◆ Provided material ◆
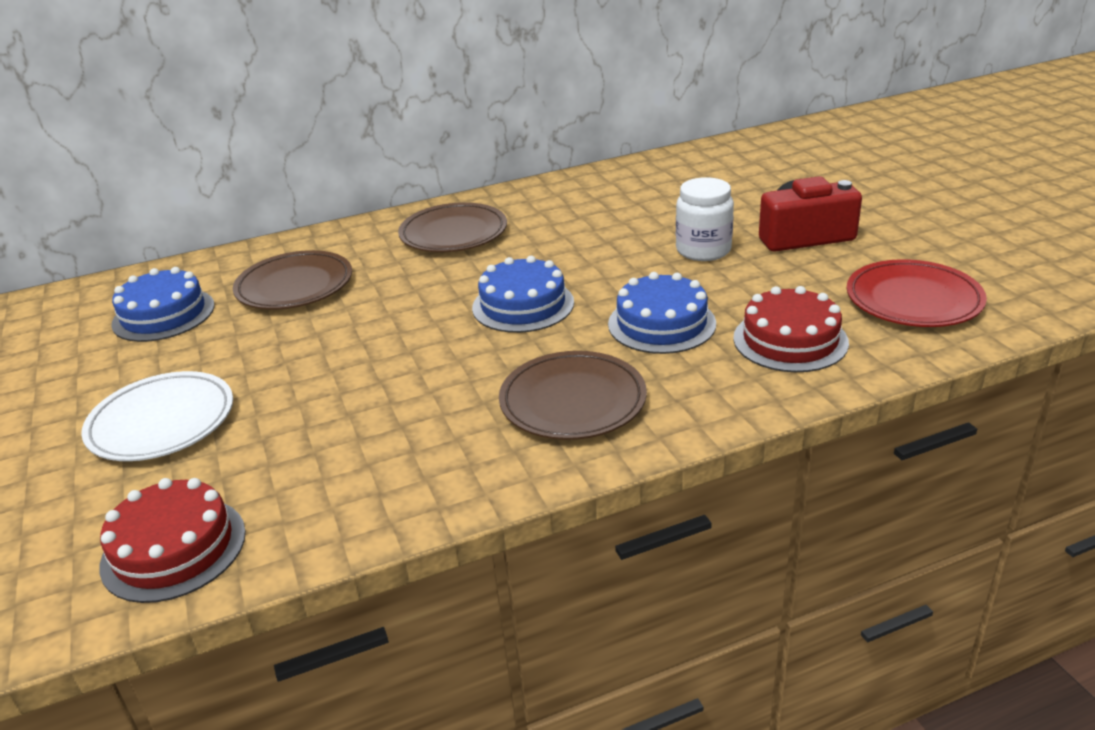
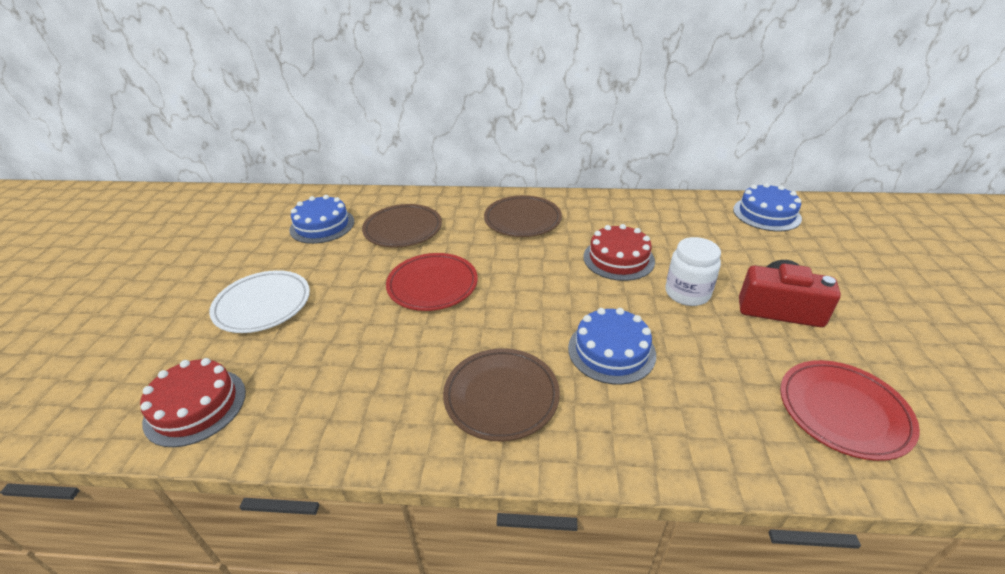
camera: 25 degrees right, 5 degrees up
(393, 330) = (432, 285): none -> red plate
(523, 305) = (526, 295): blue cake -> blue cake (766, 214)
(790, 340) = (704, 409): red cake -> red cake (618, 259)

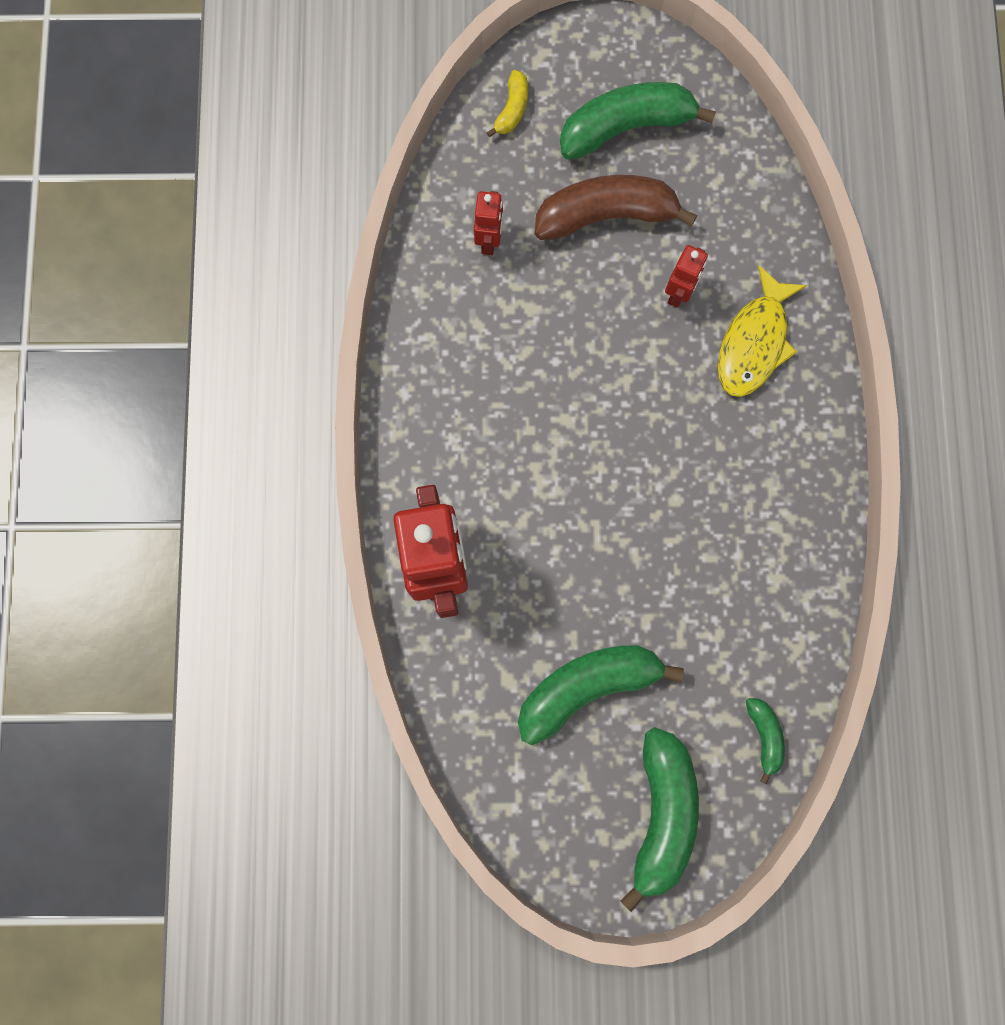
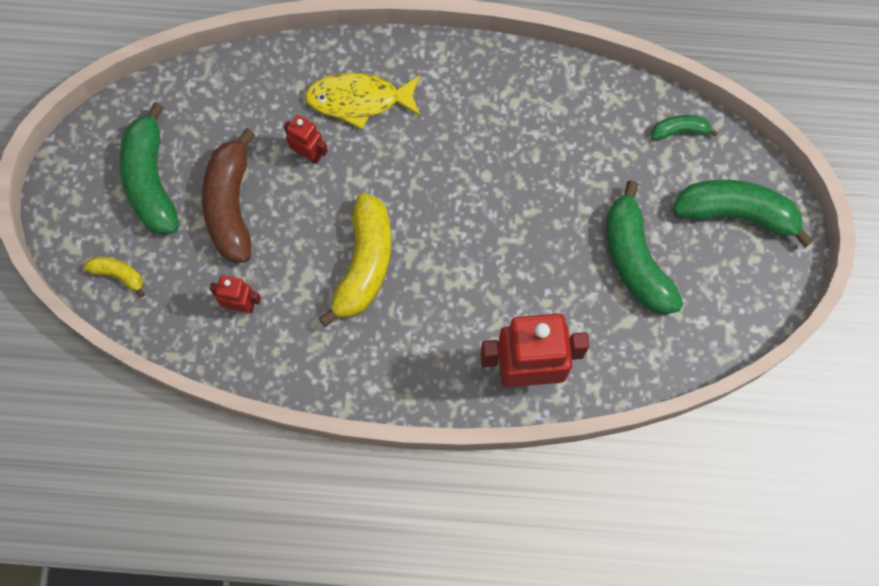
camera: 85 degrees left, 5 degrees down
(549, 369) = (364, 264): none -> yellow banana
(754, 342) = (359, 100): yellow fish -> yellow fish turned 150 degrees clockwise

---

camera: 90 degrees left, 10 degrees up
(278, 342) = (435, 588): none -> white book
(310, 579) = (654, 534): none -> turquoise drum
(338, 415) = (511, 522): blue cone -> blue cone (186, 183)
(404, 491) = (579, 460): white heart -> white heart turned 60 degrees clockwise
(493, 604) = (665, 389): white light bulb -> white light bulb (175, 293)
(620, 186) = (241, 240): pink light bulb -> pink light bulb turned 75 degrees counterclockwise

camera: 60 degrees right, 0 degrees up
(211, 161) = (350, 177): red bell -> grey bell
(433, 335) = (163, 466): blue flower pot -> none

...

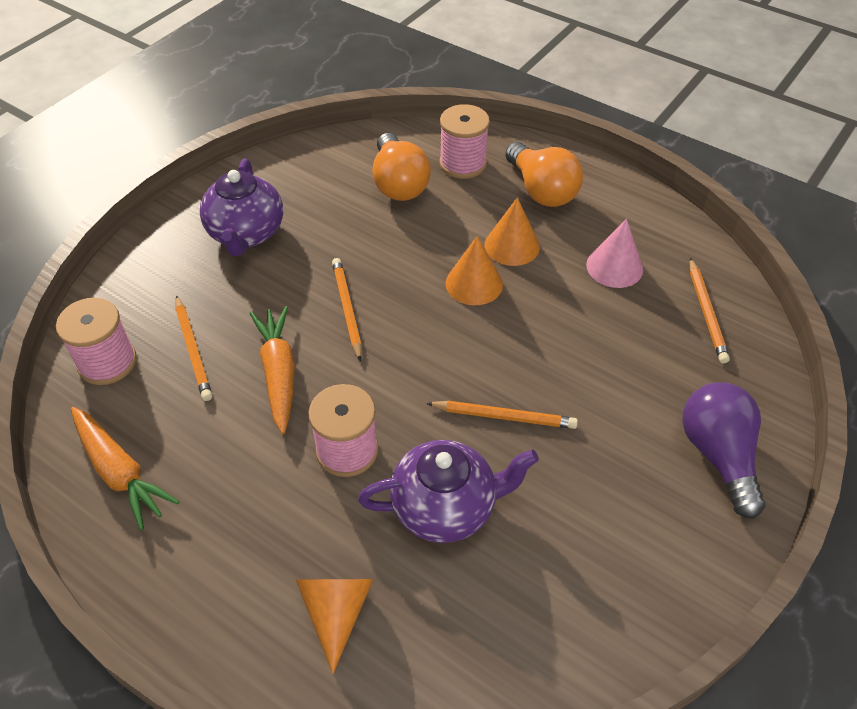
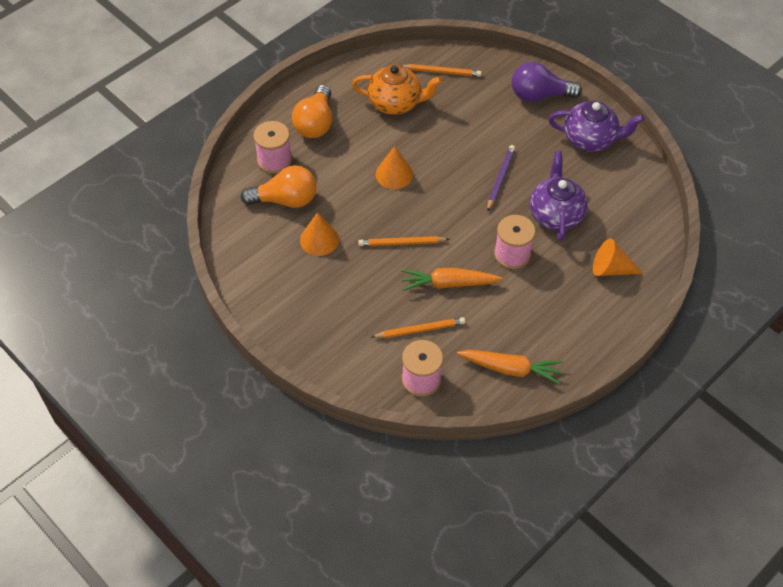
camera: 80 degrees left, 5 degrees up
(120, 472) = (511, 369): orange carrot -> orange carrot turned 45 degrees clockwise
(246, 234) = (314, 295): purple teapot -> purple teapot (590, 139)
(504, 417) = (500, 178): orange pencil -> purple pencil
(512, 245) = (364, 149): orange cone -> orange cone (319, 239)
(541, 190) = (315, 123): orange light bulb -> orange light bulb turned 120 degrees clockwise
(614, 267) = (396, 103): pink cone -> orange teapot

◆ Task to carry out ◆
Using the data above, print only the lines starting at the one with "camera: 25 degrees right, 5 degrees up" and ending at the one with "(754, 342) = (359, 100): yellow", exactly as they stand, minus the pictures.

◆ Output below ◆
camera: 25 degrees right, 5 degrees up
(393, 330) = (432, 285): none -> red plate
(523, 305) = (526, 295): blue cake -> blue cake (766, 214)
(790, 340) = (704, 409): red cake -> red cake (618, 259)

camera: 85 degrees left, 5 degrees down
(549, 369) = (364, 264): none -> yellow banana
(754, 342) = (359, 100): yellow fish -> yellow fish turned 150 degrees clockwise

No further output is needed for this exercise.